● **Problem**:
Copy out the lines of the material that include the string "turned".

● **Dataset records**:
**********

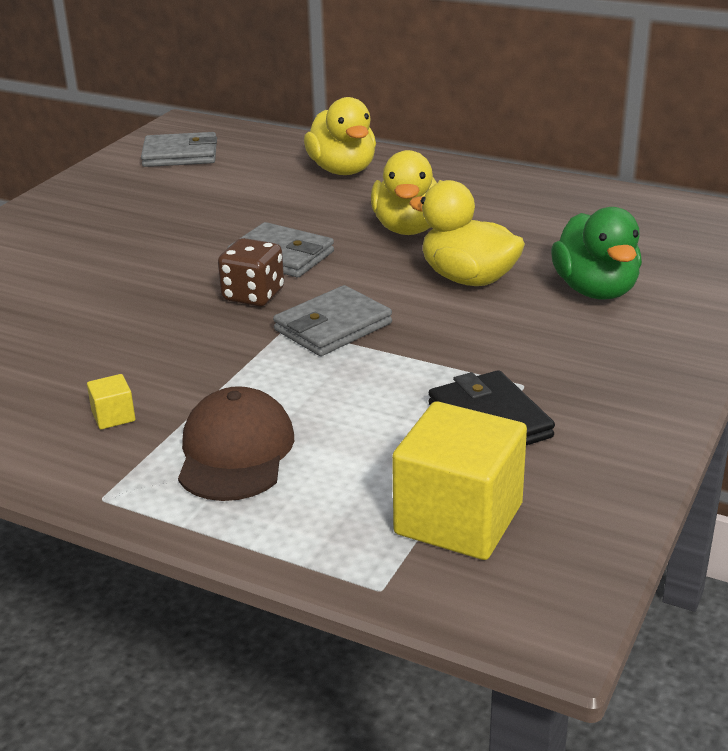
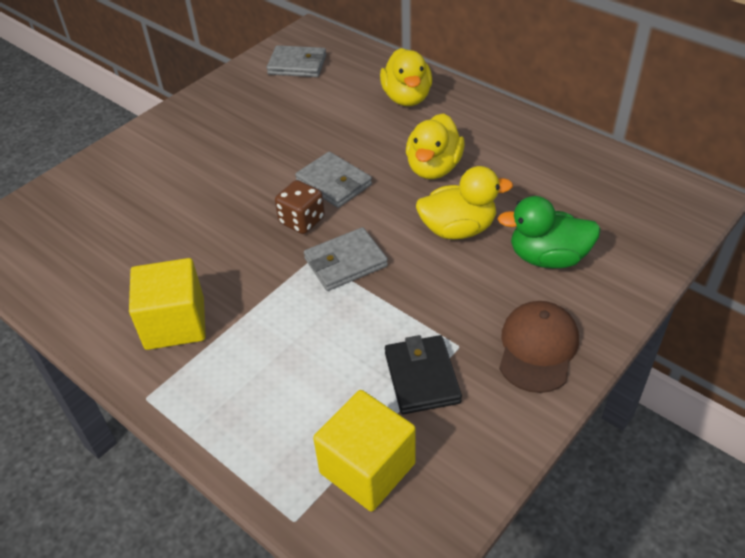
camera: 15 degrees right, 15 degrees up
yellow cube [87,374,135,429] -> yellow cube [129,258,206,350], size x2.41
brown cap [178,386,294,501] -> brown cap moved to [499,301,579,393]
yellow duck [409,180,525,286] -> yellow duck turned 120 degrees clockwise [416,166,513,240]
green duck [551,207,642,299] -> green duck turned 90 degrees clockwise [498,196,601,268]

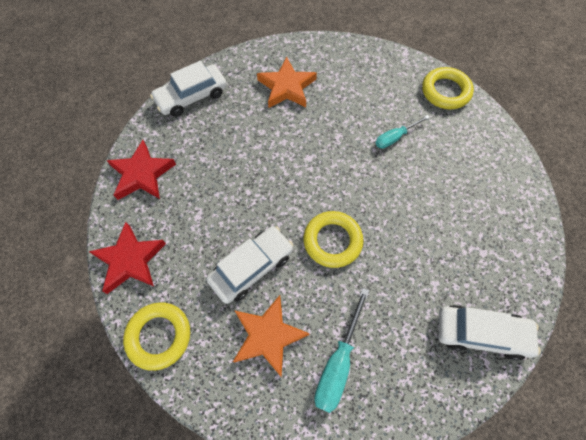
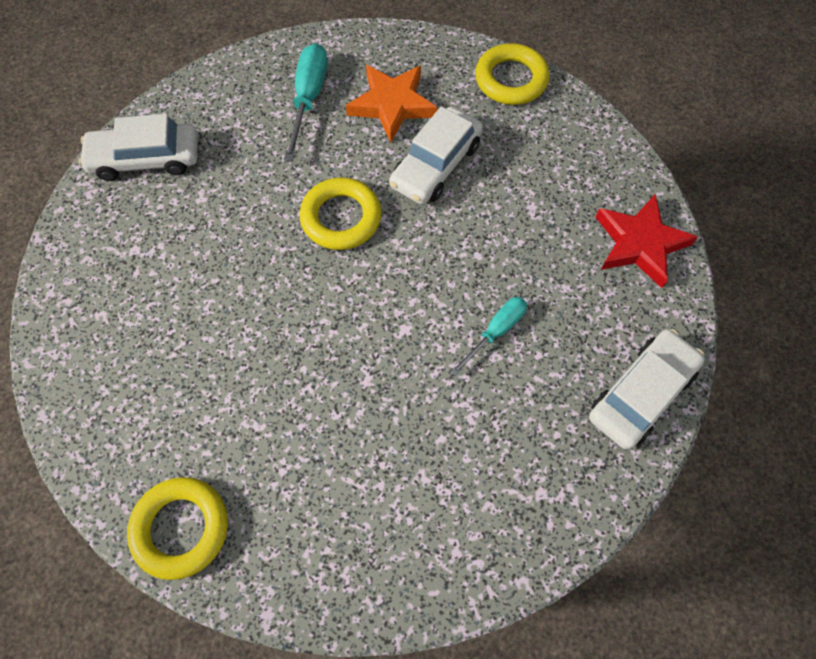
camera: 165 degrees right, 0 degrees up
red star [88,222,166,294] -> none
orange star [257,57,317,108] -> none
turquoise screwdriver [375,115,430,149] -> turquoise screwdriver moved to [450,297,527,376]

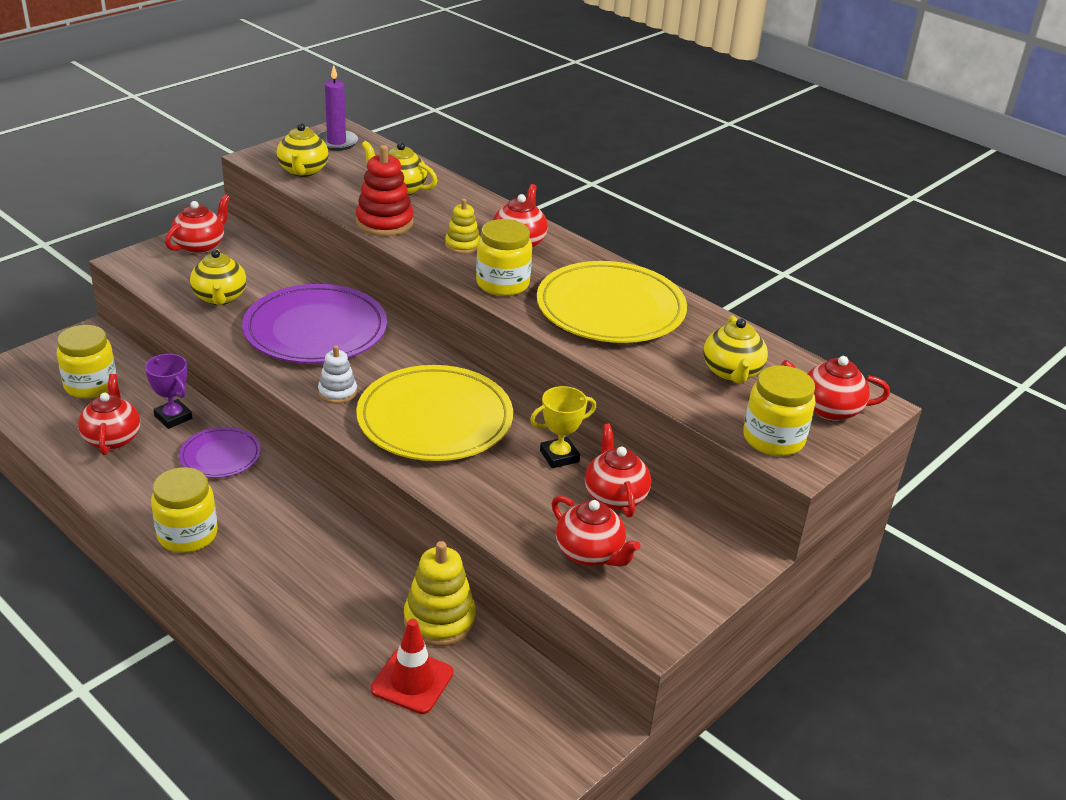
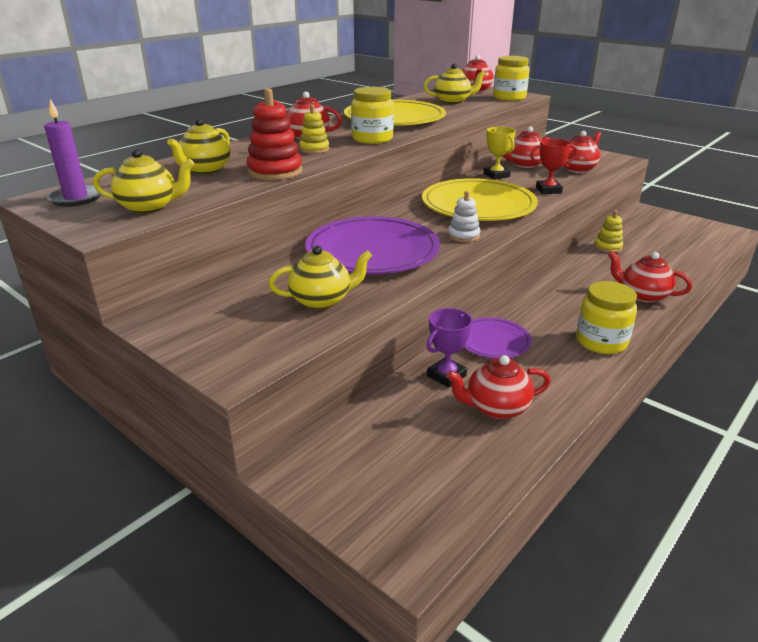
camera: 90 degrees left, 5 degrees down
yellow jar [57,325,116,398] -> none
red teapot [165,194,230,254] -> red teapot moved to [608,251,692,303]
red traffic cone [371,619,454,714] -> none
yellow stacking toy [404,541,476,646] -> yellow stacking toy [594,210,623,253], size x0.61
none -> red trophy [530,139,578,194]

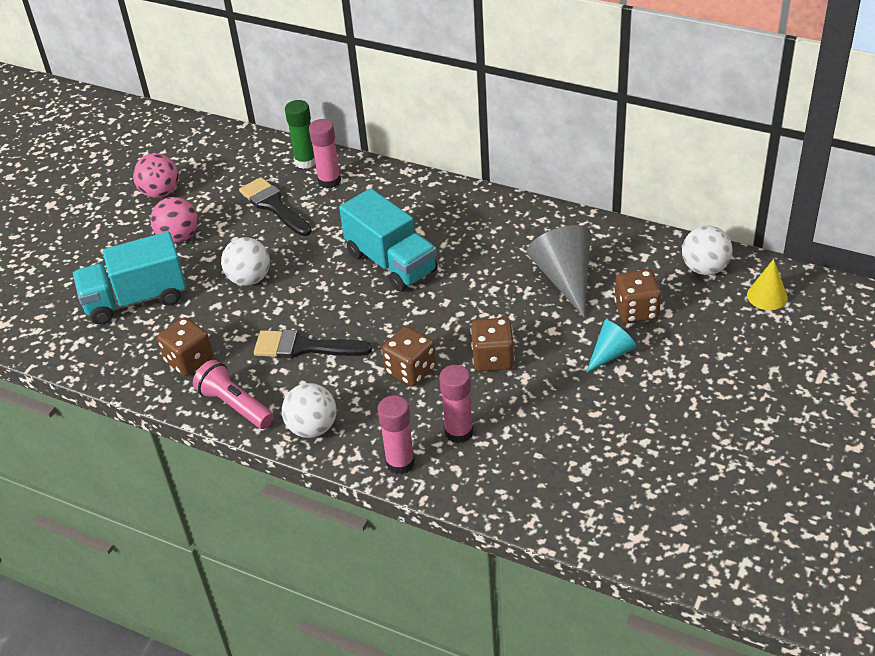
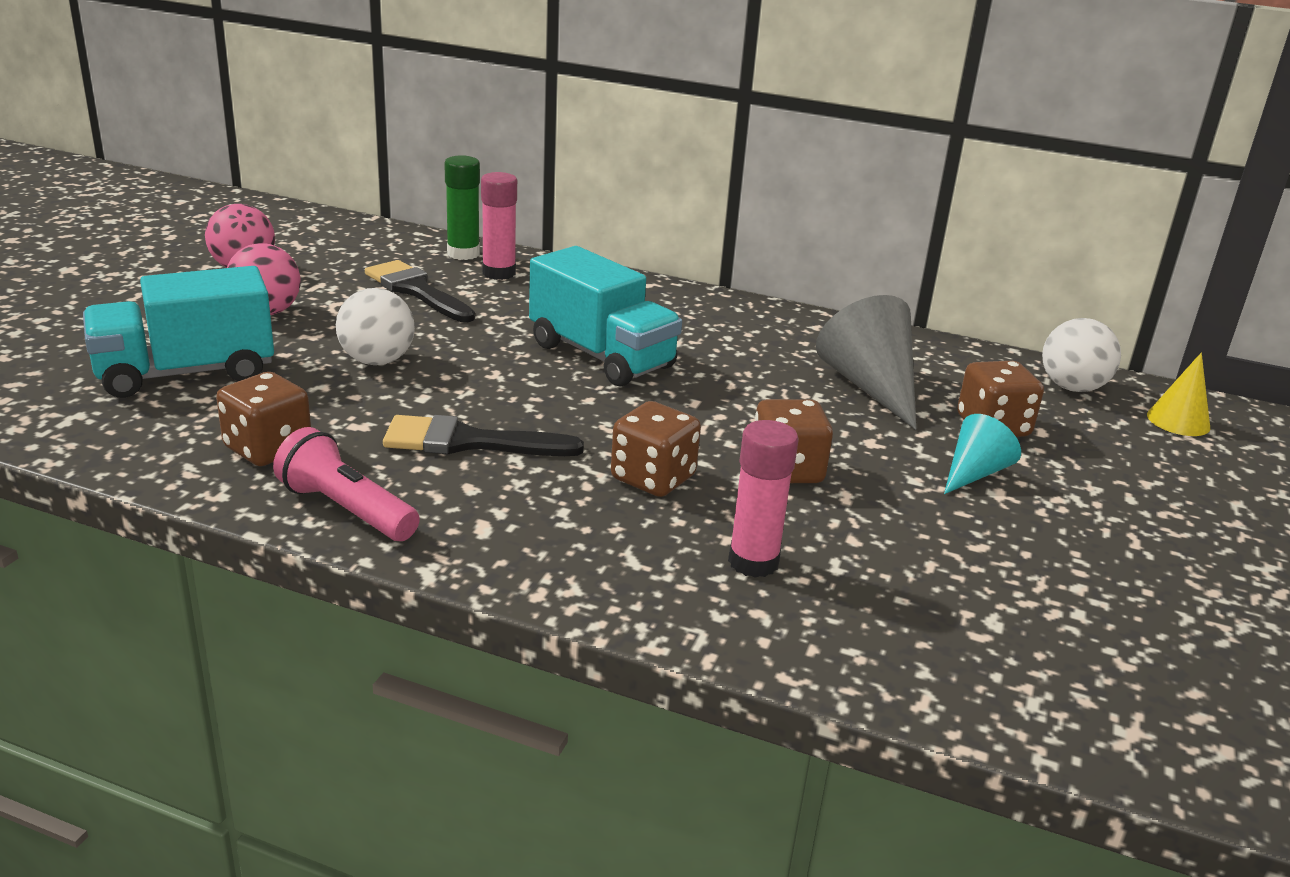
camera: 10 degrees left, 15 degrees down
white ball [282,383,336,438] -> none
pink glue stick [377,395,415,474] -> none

**********

● **Reply to the task**:
yellow duck [409,180,525,286] -> yellow duck turned 120 degrees clockwise [416,166,513,240]
green duck [551,207,642,299] -> green duck turned 90 degrees clockwise [498,196,601,268]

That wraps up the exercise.